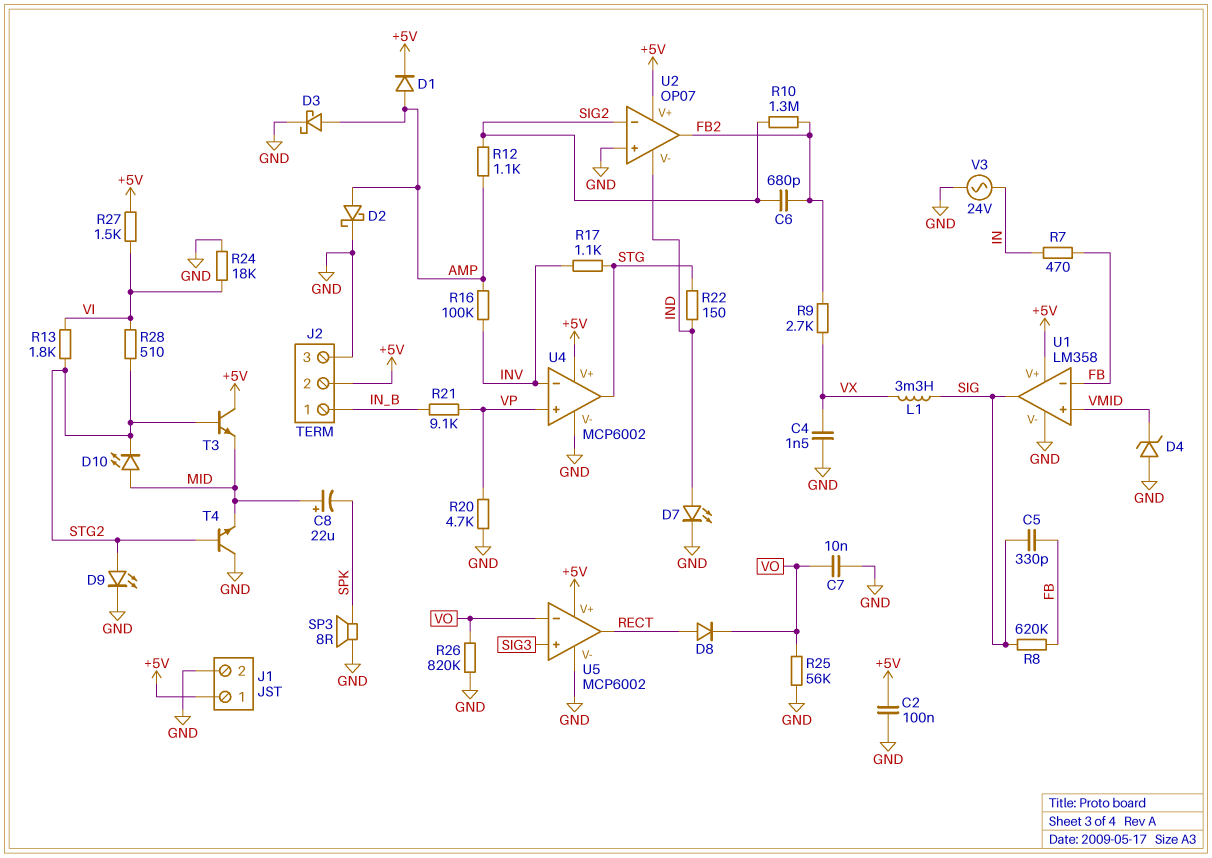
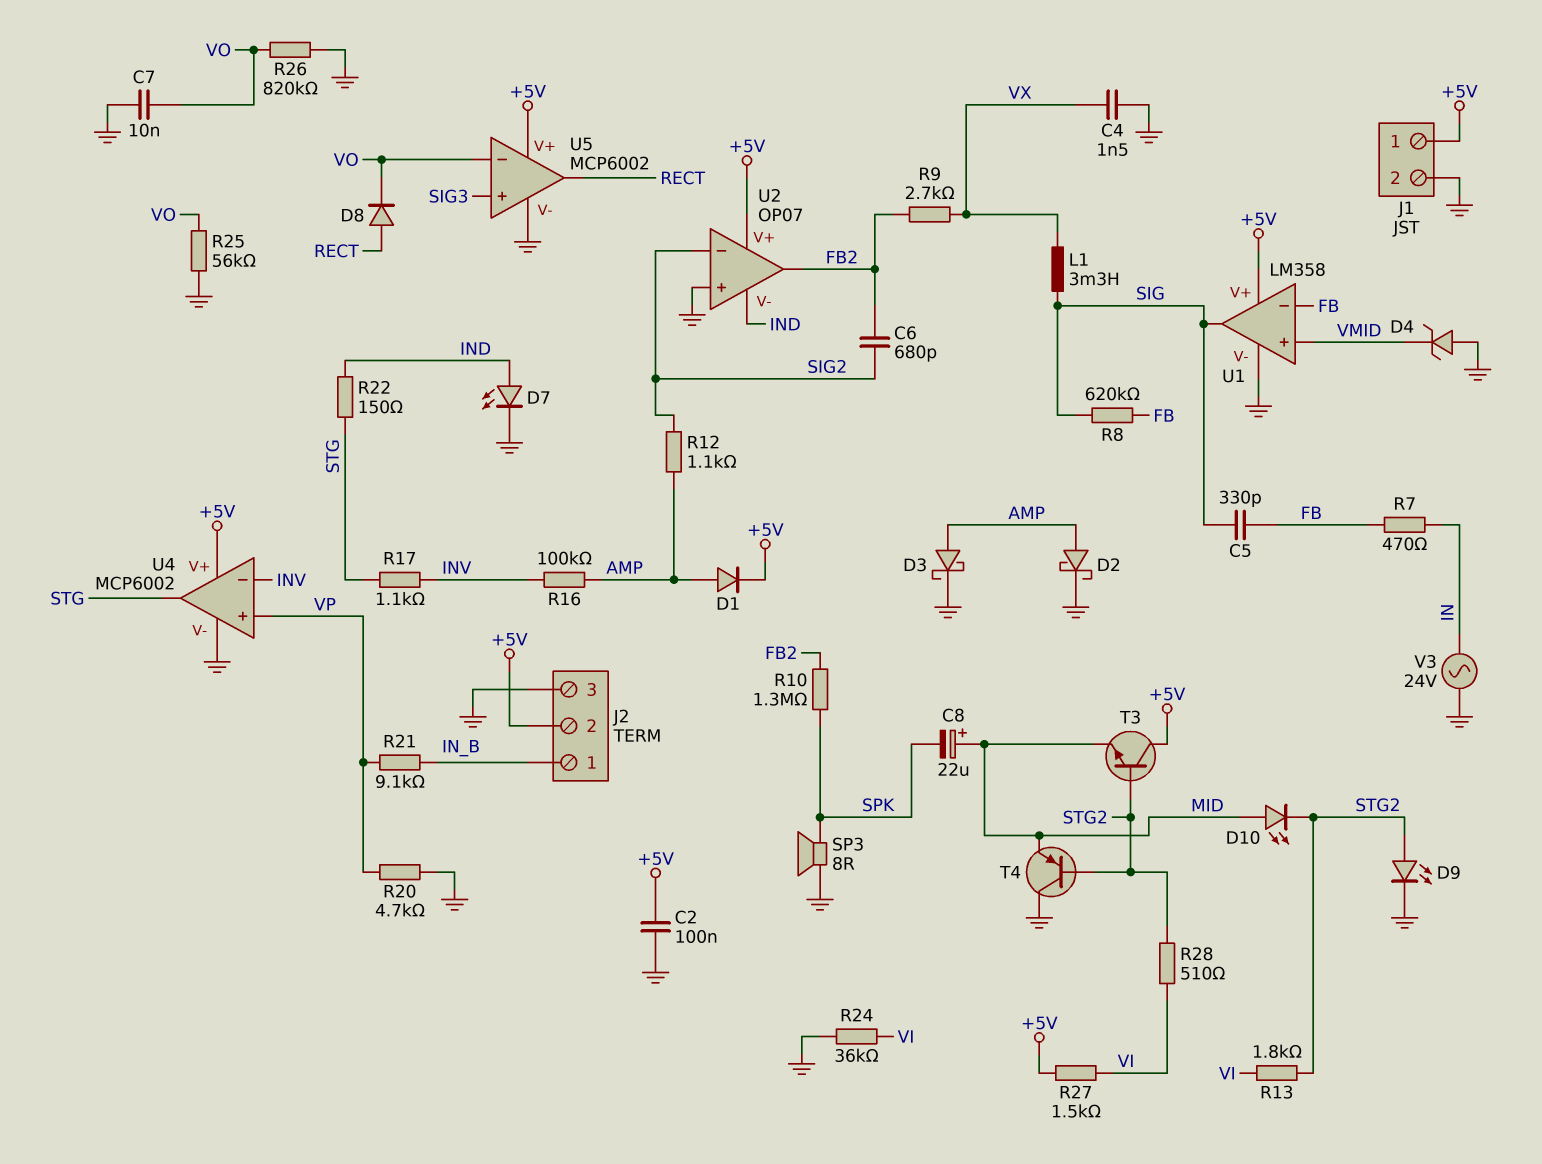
R10: 1.3M (FB2, SIG2) -> 1.3M (FB2, SPK)
R24: 18k (GND, VI) -> 36k (GND, VI)
T4: NPN (B STG2, C GND, E MID) -> PNP (B STG2, C GND, E MID)

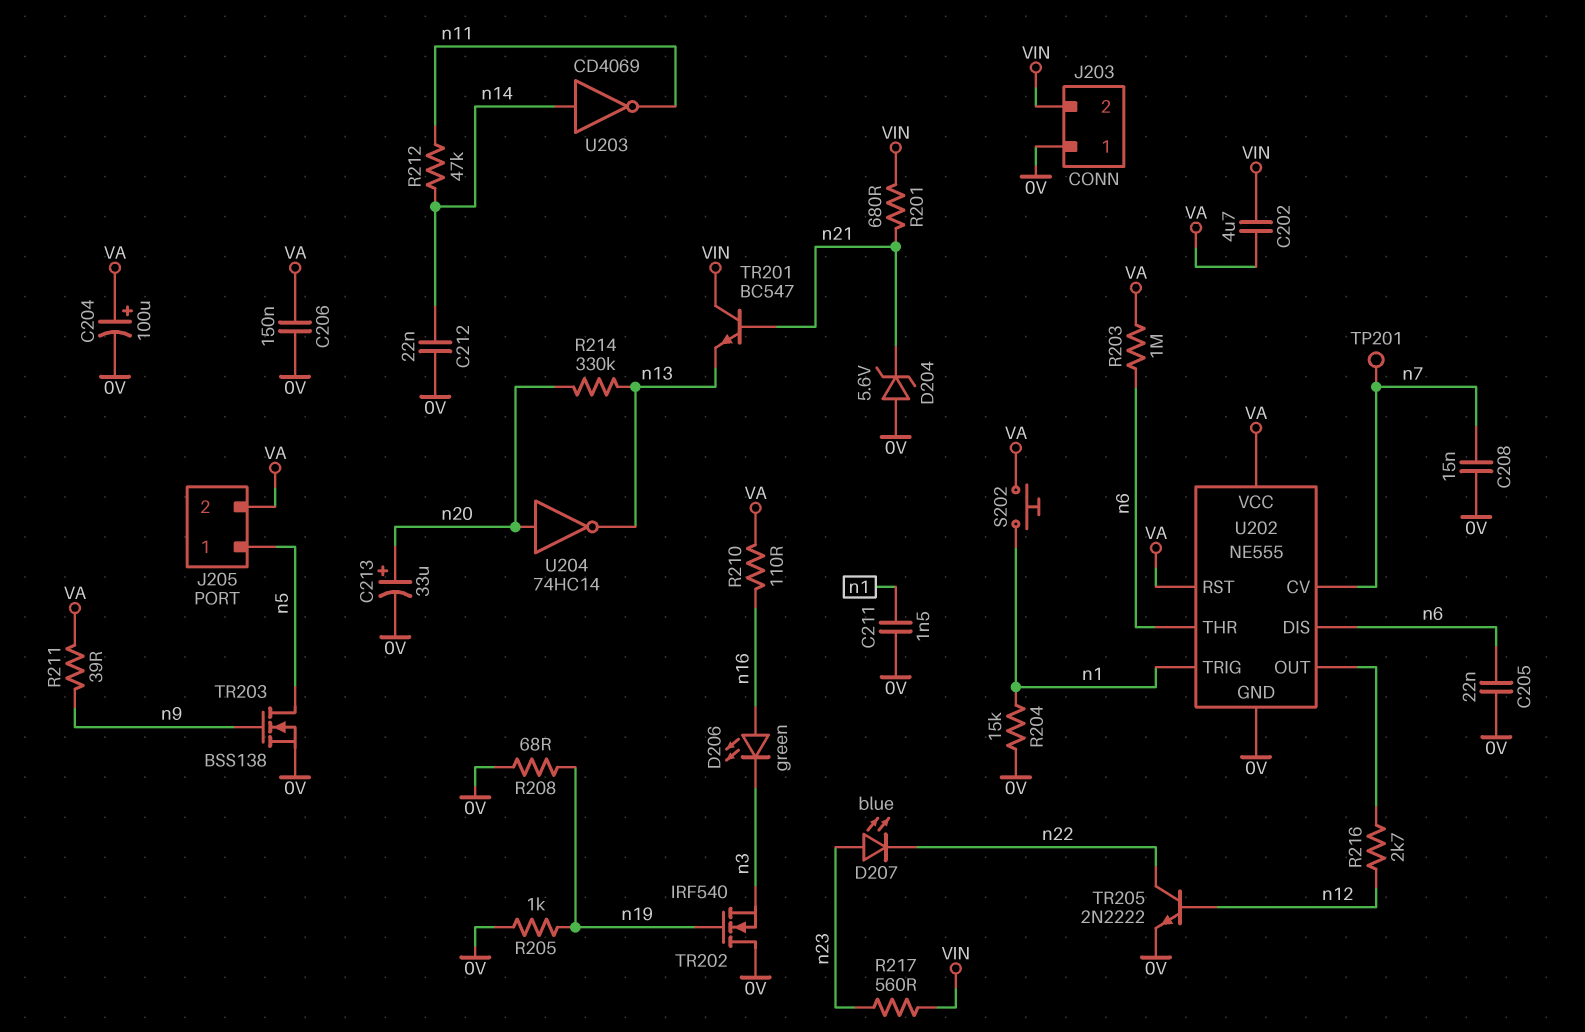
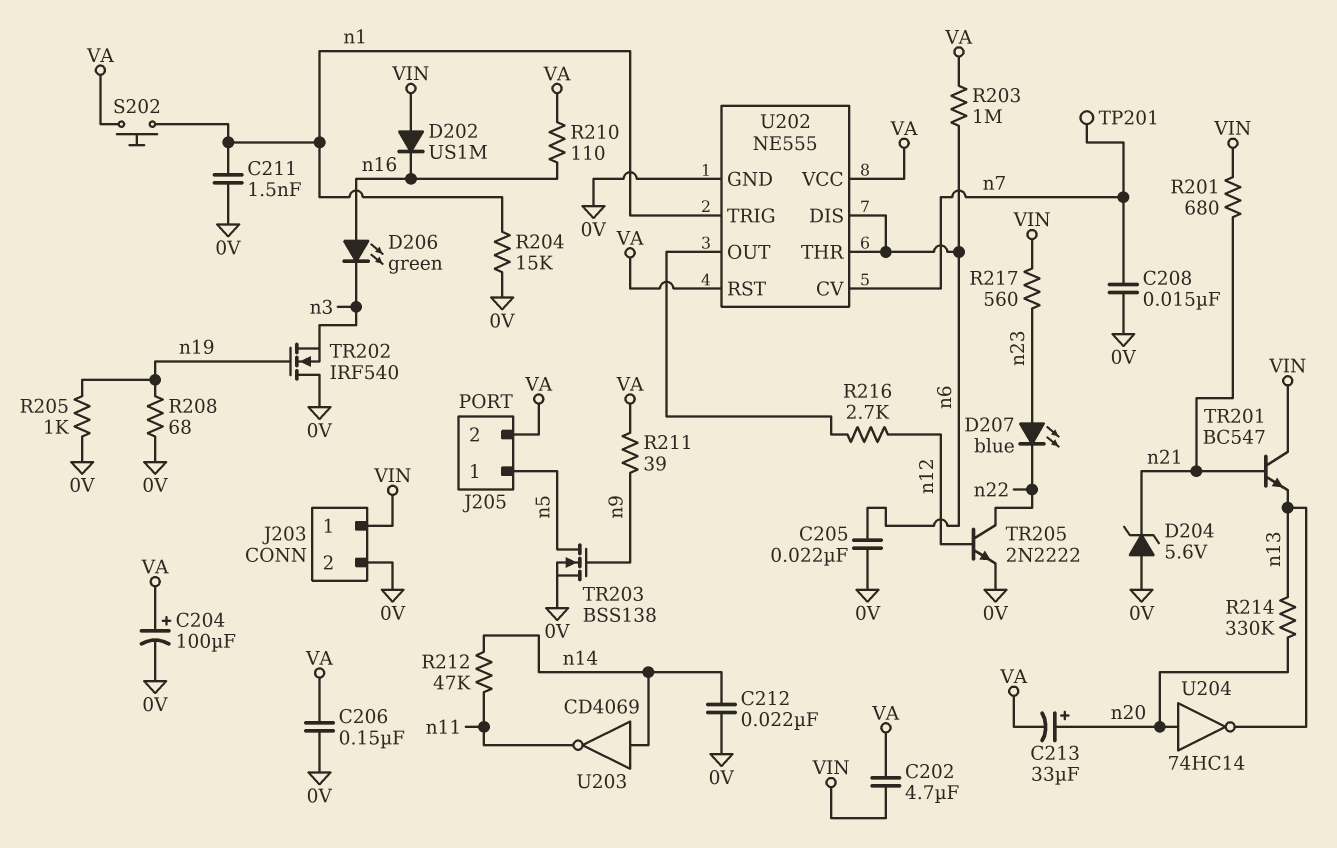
C213: 33uF (plus n20, minus 0V) -> 33uF (plus n20, minus VA)
D202: none -> diode US1M (A VIN, K n16)
J203 pin 1: 0V -> VIN
J203 pin 2: VIN -> 0V

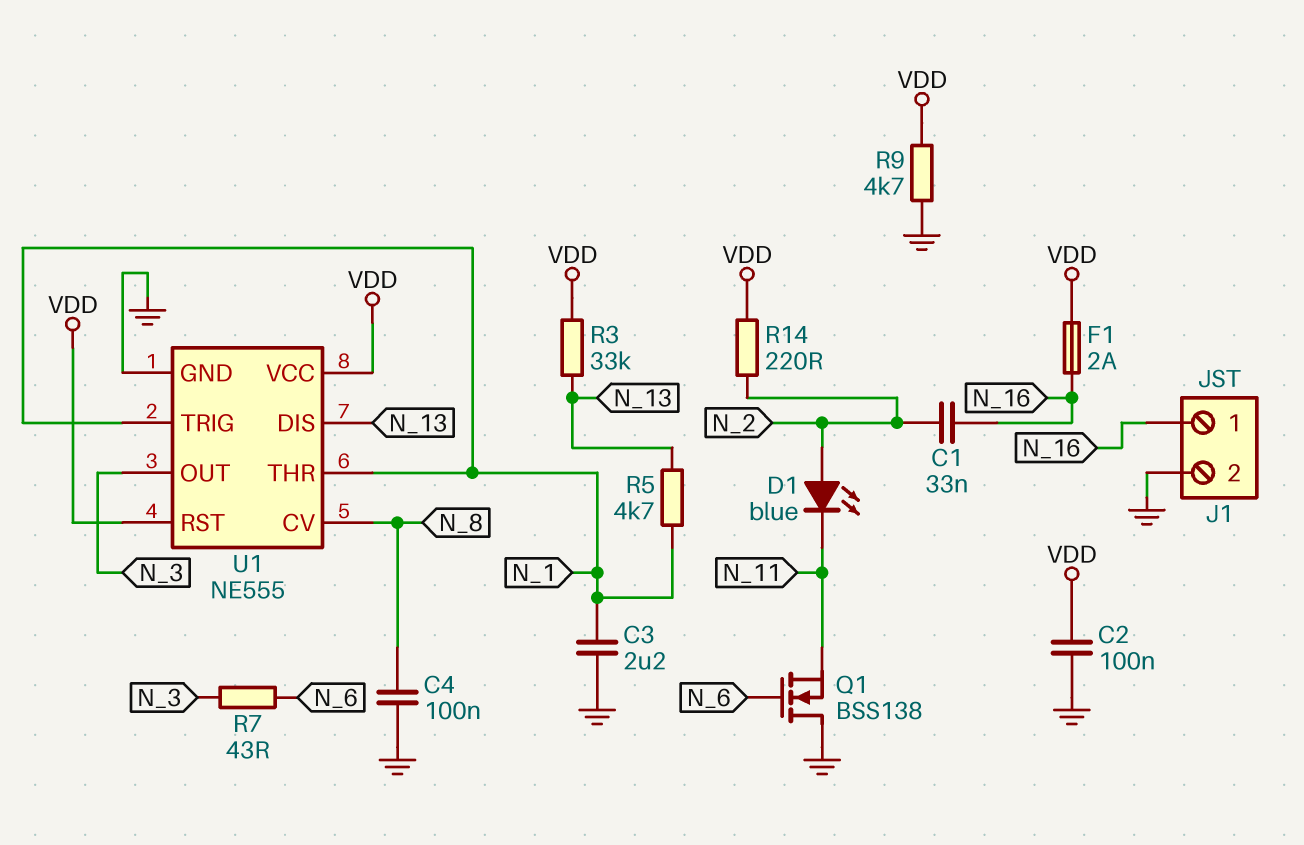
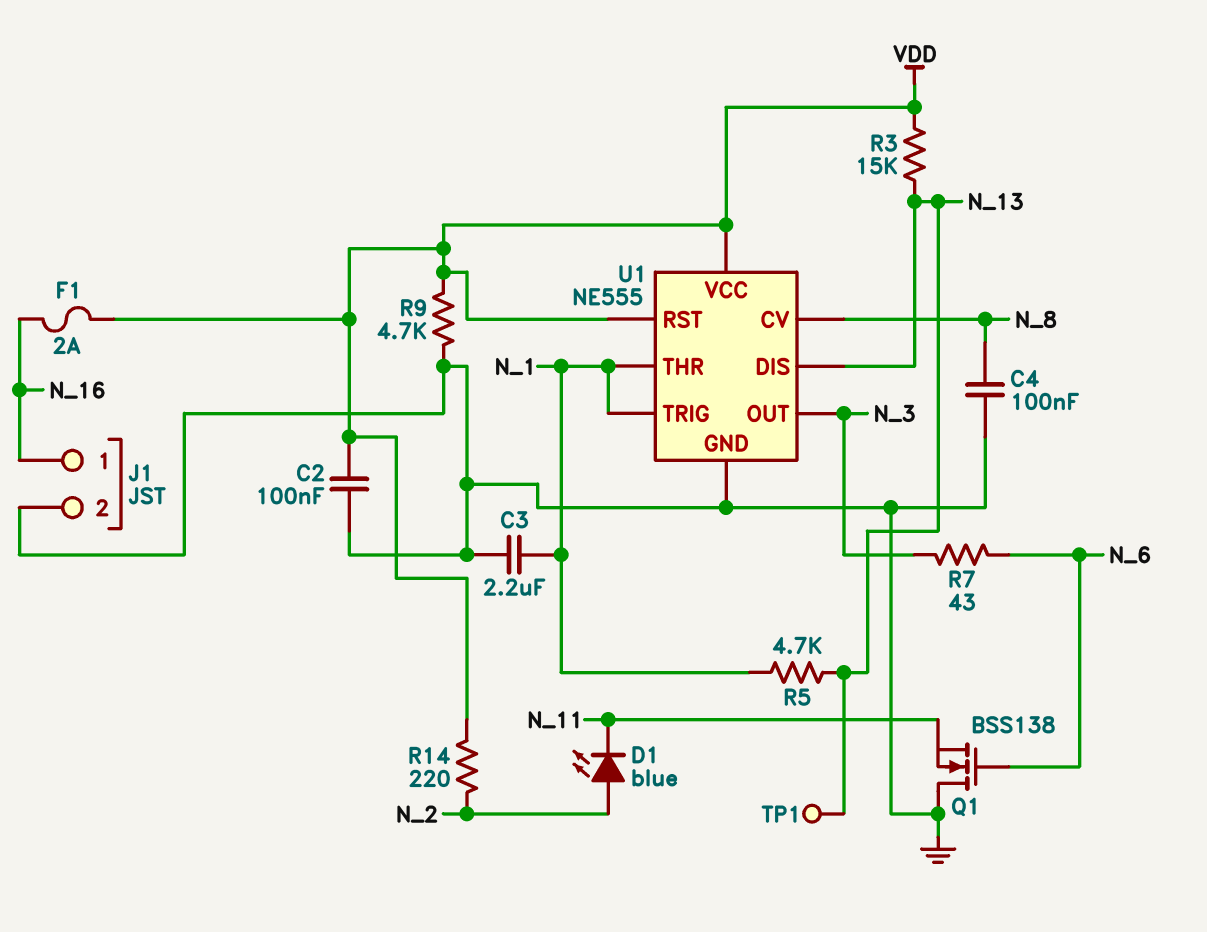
C1: 33nF (N_2, N_16) -> none
R3: 33k (N_13, VDD) -> 15k (N_13, VDD)
TP1: none -> test point (N_13)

━━━━━━━━━━

*Task requirements:*
Output all the entries above verbatim, please. No images.

*Exercise answer:*
R10: 1.3M (FB2, SIG2) -> 1.3M (FB2, SPK)
R24: 18k (GND, VI) -> 36k (GND, VI)
T4: NPN (B STG2, C GND, E MID) -> PNP (B STG2, C GND, E MID)

C213: 33uF (plus n20, minus 0V) -> 33uF (plus n20, minus VA)
D202: none -> diode US1M (A VIN, K n16)
J203 pin 1: 0V -> VIN
J203 pin 2: VIN -> 0V

C1: 33nF (N_2, N_16) -> none
R3: 33k (N_13, VDD) -> 15k (N_13, VDD)
TP1: none -> test point (N_13)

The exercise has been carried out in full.